(EXERCISE BRIEF) An exact reproduction of the lines from the one with "Where the gélule (orange)" to the end of the data below is required. No other lines may be included.

(GIVEN DATA)
-- -- --
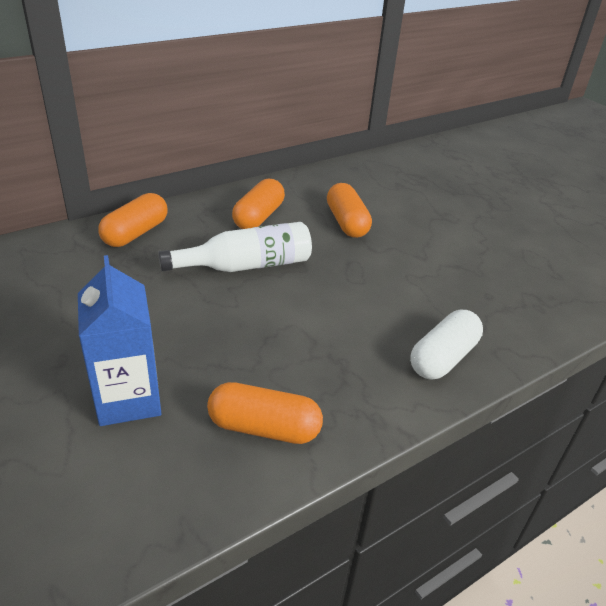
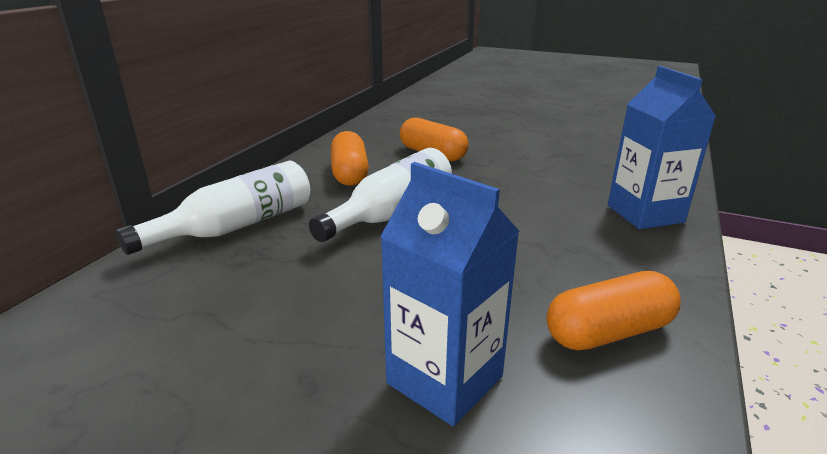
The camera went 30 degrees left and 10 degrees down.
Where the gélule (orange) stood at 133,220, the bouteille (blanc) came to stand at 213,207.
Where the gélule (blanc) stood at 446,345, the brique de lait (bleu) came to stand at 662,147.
-- -- --
(TASK ANSWER)
Where the gélule (orange) stood at 133,220, the bouteille (blanc) came to stand at 213,207.
Where the gélule (blanc) stood at 446,345, the brique de lait (bleu) came to stand at 662,147.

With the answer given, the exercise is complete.